Exercise - Copy out all of the material below word for word, leaving the pictures out.

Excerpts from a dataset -
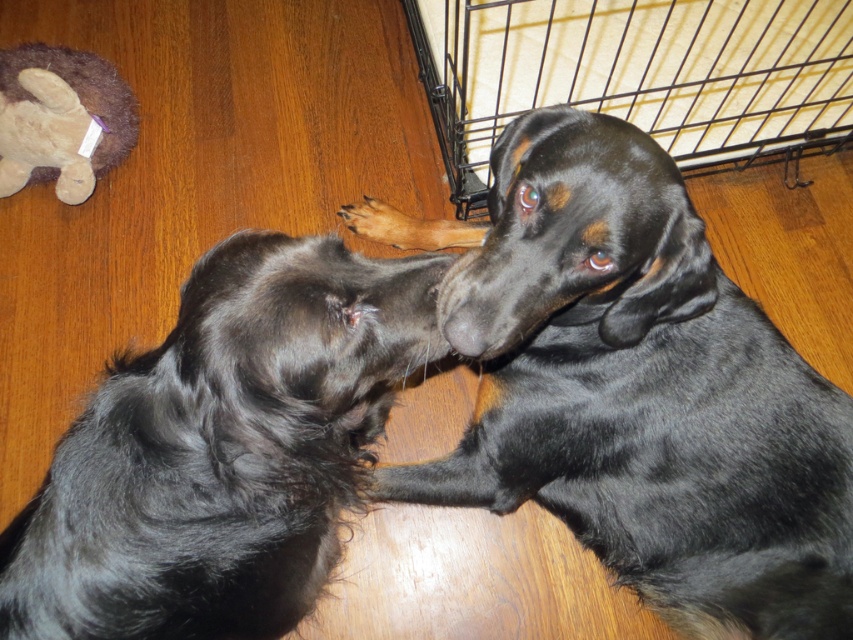
Consider the image. You are a dog owner who wants to give your dog a toy. You see the shiny black fur at center and the fuzzy brown stuffed animal at upper left. Which one is the toy?

The fuzzy brown stuffed animal at upper left is the toy because it is smaller in size than the shiny black fur at center, which is likely a dog.

You are a photographer trying to capture a closeup of the black shiny fur dog at center. You notice a point marked at coordinates (636, 387). Is this point located on the black shiny fur dog at center?

Yes, the point marked at coordinates (636, 387) is located on the black shiny fur dog at center.

You are a dog owner who wants to retrieve the fuzzy brown stuffed animal at upper left for your dog. Based on the scene, can you reach the stuffed animal without stepping over the shiny black fur at center?

The shiny black fur at center is positioned under the fuzzy brown stuffed animal at upper left, so you can reach the fuzzy brown stuffed animal at upper left without stepping over the shiny black fur at center by moving around it.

Task output -
Consider the image. You are a dog owner who wants to give your dog a toy. You see the shiny black fur at center and the fuzzy brown stuffed animal at upper left. Which one is the toy?

The fuzzy brown stuffed animal at upper left is the toy because it is smaller in size than the shiny black fur at center, which is likely a dog.

You are a photographer trying to capture a closeup of the black shiny fur dog at center. You notice a point marked at coordinates (636, 387). Is this point located on the black shiny fur dog at center?

Yes, the point marked at coordinates (636, 387) is located on the black shiny fur dog at center.

You are a dog owner who wants to retrieve the fuzzy brown stuffed animal at upper left for your dog. Based on the scene, can you reach the stuffed animal without stepping over the shiny black fur at center?

The shiny black fur at center is positioned under the fuzzy brown stuffed animal at upper left, so you can reach the fuzzy brown stuffed animal at upper left without stepping over the shiny black fur at center by moving around it.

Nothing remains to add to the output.